— start Input records —

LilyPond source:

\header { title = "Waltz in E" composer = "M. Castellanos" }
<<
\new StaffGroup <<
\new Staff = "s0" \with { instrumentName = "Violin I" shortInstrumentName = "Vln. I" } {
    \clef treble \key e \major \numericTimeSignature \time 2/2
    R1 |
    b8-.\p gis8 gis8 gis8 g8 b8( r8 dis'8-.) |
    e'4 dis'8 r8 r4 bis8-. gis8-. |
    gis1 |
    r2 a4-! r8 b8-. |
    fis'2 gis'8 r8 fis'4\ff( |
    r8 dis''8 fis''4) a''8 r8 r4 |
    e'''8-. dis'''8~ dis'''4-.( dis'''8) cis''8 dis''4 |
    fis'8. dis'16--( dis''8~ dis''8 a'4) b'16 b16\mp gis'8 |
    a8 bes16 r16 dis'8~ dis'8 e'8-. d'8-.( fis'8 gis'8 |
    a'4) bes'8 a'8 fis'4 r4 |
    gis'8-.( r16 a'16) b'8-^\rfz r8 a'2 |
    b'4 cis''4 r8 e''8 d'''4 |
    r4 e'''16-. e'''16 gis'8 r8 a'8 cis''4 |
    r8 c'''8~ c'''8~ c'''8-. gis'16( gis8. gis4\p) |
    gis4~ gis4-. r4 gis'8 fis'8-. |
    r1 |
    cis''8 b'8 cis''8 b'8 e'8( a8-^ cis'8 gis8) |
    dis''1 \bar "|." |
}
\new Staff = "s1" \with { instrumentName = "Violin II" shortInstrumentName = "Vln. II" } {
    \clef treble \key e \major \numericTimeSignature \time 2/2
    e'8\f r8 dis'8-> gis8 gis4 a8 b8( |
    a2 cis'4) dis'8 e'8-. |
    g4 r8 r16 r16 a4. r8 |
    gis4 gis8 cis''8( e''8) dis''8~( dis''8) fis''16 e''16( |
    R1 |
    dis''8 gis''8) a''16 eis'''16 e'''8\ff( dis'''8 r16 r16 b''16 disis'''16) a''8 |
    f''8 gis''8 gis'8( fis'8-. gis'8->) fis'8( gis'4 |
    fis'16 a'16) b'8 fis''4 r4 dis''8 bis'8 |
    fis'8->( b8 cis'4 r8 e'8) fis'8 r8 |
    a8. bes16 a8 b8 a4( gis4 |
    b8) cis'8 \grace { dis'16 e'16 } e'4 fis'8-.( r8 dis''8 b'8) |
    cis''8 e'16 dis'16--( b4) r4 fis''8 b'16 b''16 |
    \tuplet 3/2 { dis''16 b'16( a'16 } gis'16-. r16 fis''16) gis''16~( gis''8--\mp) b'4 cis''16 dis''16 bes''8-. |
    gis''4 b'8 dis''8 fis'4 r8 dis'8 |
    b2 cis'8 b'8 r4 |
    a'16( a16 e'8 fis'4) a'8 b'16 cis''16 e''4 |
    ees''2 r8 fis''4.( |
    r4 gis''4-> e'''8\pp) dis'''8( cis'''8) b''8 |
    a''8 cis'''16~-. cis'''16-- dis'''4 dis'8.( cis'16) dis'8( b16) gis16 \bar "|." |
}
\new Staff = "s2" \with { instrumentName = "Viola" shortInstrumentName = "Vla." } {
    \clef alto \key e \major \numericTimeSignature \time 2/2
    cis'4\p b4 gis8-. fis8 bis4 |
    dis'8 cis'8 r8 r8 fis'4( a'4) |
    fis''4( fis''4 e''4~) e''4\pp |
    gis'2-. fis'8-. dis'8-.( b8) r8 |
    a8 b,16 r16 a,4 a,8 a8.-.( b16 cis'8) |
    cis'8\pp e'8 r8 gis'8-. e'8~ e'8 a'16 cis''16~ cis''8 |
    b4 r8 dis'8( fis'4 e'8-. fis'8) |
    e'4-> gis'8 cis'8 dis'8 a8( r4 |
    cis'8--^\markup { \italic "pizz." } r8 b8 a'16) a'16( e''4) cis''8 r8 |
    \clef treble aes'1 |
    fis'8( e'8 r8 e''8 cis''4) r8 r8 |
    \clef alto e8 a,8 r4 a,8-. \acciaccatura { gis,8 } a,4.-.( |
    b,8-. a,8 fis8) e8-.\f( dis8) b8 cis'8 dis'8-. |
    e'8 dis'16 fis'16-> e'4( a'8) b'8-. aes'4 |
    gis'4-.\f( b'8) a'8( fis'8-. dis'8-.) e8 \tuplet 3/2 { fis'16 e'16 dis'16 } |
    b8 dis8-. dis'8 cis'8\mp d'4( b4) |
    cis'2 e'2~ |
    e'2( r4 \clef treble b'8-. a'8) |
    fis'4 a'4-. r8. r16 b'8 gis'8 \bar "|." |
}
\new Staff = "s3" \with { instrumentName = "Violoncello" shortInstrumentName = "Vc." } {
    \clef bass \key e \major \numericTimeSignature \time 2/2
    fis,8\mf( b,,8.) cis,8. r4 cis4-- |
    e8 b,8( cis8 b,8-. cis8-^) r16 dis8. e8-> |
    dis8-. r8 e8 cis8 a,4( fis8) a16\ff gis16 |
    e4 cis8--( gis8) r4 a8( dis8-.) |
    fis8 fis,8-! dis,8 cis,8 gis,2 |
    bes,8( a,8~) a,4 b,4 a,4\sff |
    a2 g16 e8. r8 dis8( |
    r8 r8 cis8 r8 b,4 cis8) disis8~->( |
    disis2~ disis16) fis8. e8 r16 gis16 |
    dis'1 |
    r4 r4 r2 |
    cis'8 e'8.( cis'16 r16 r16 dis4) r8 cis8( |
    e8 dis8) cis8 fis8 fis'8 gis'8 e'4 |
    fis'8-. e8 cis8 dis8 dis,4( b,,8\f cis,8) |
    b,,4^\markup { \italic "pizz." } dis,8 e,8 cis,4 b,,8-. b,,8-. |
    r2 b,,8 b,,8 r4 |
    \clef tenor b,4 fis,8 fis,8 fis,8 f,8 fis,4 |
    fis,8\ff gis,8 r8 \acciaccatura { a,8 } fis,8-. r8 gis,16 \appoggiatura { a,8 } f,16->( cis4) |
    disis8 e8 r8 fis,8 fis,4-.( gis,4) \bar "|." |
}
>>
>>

— end Input records —

■ Directive
Gather every line of the rows above that contains the string "tuplet".

■ Reply
    \tuplet 3/2 { dis''16 b'16( a'16 } gis'16-. r16 fis''16) gis''16~( gis''8--\mp) b'4 cis''16 dis''16 bes''8-. |
    gis'4-.\f( b'8) a'8( fis'8-. dis'8-.) e8 \tuplet 3/2 { fis'16 e'16 dis'16 } |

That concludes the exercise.